■ WHAT THE TASK ASKS
All of the data below is to be output without alteration.

[Records drawn from a dataset]
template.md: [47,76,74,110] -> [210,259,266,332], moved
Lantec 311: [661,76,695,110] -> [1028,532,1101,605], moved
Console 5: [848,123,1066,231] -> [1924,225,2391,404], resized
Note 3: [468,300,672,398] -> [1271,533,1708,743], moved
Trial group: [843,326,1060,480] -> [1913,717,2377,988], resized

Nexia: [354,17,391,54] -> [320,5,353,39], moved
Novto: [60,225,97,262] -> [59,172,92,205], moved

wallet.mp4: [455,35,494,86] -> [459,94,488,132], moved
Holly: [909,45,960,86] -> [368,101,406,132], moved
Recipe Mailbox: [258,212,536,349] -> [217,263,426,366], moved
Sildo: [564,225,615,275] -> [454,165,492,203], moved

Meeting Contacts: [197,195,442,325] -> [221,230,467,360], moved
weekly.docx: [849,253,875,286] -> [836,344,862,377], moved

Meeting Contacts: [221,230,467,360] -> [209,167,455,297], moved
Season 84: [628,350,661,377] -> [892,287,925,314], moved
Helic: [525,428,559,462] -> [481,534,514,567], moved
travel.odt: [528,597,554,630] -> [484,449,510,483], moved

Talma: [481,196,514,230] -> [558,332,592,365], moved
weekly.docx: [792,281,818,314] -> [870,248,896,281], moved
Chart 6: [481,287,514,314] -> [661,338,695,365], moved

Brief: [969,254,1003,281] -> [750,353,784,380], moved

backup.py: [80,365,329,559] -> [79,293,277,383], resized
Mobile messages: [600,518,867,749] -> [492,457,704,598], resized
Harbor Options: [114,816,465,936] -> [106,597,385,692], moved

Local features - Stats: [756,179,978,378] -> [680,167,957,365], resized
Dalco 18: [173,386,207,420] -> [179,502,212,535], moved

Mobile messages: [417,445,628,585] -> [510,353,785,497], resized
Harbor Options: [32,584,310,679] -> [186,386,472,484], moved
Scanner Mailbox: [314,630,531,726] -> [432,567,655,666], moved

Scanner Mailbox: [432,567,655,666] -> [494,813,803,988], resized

■ WRITTEN SOLUTION
template.md: [47,76,74,110] -> [210,259,266,332], moved
Lantec 311: [661,76,695,110] -> [1028,532,1101,605], moved
Console 5: [848,123,1066,231] -> [1924,225,2391,404], resized
Note 3: [468,300,672,398] -> [1271,533,1708,743], moved
Trial group: [843,326,1060,480] -> [1913,717,2377,988], resized

Nexia: [354,17,391,54] -> [320,5,353,39], moved
Novto: [60,225,97,262] -> [59,172,92,205], moved

wallet.mp4: [455,35,494,86] -> [459,94,488,132], moved
Holly: [909,45,960,86] -> [368,101,406,132], moved
Recipe Mailbox: [258,212,536,349] -> [217,263,426,366], moved
Sildo: [564,225,615,275] -> [454,165,492,203], moved

Meeting Contacts: [197,195,442,325] -> [221,230,467,360], moved
weekly.docx: [849,253,875,286] -> [836,344,862,377], moved

Meeting Contacts: [221,230,467,360] -> [209,167,455,297], moved
Season 84: [628,350,661,377] -> [892,287,925,314], moved
Helic: [525,428,559,462] -> [481,534,514,567], moved
travel.odt: [528,597,554,630] -> [484,449,510,483], moved

Talma: [481,196,514,230] -> [558,332,592,365], moved
weekly.docx: [792,281,818,314] -> [870,248,896,281], moved
Chart 6: [481,287,514,314] -> [661,338,695,365], moved

Brief: [969,254,1003,281] -> [750,353,784,380], moved

backup.py: [80,365,329,559] -> [79,293,277,383], resized
Mobile messages: [600,518,867,749] -> [492,457,704,598], resized
Harbor Options: [114,816,465,936] -> [106,597,385,692], moved

Local features - Stats: [756,179,978,378] -> [680,167,957,365], resized
Dalco 18: [173,386,207,420] -> [179,502,212,535], moved

Mobile messages: [417,445,628,585] -> [510,353,785,497], resized
Harbor Options: [32,584,310,679] -> [186,386,472,484], moved
Scanner Mailbox: [314,630,531,726] -> [432,567,655,666], moved

Scanner Mailbox: [432,567,655,666] -> [494,813,803,988], resized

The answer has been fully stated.